● **Work request**
Search the data for the word "counterclockwise" and copy out every line that has it.

● **Information supplied**
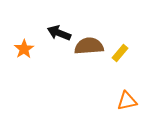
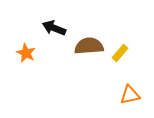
black arrow: moved 5 px left, 5 px up
orange star: moved 2 px right, 4 px down; rotated 12 degrees counterclockwise
orange triangle: moved 3 px right, 6 px up
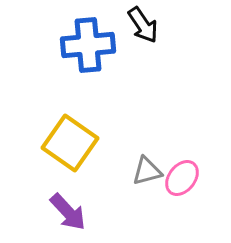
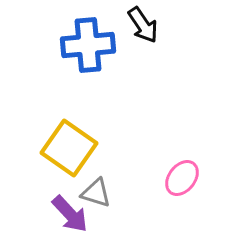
yellow square: moved 1 px left, 5 px down
gray triangle: moved 51 px left, 22 px down; rotated 32 degrees clockwise
purple arrow: moved 2 px right, 2 px down
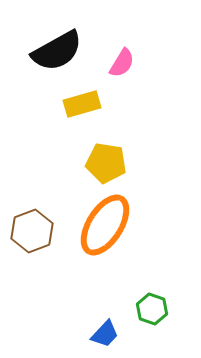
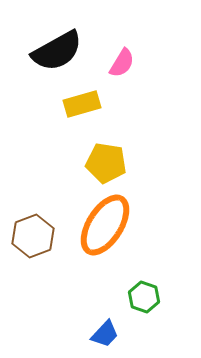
brown hexagon: moved 1 px right, 5 px down
green hexagon: moved 8 px left, 12 px up
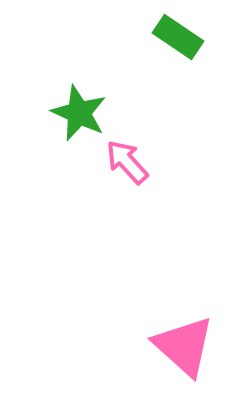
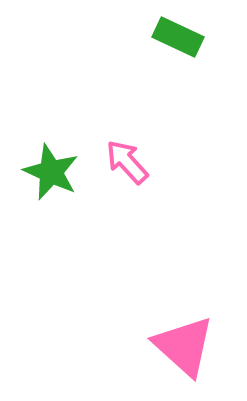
green rectangle: rotated 9 degrees counterclockwise
green star: moved 28 px left, 59 px down
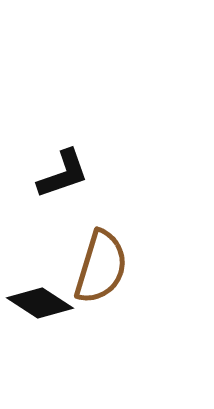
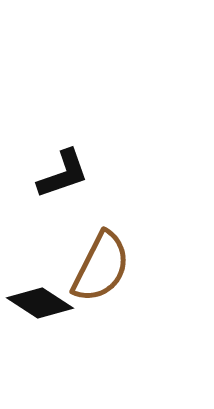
brown semicircle: rotated 10 degrees clockwise
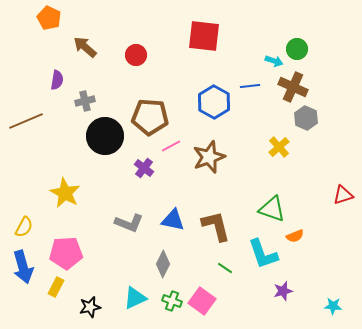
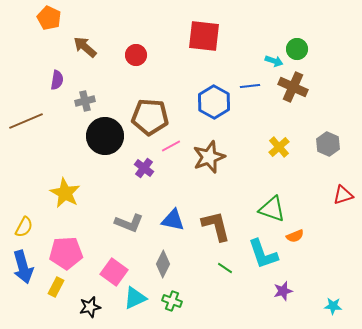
gray hexagon: moved 22 px right, 26 px down
pink square: moved 88 px left, 29 px up
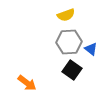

● **Exercise solution**
orange star: moved 2 px right, 4 px down; rotated 12 degrees counterclockwise
green rectangle: rotated 9 degrees counterclockwise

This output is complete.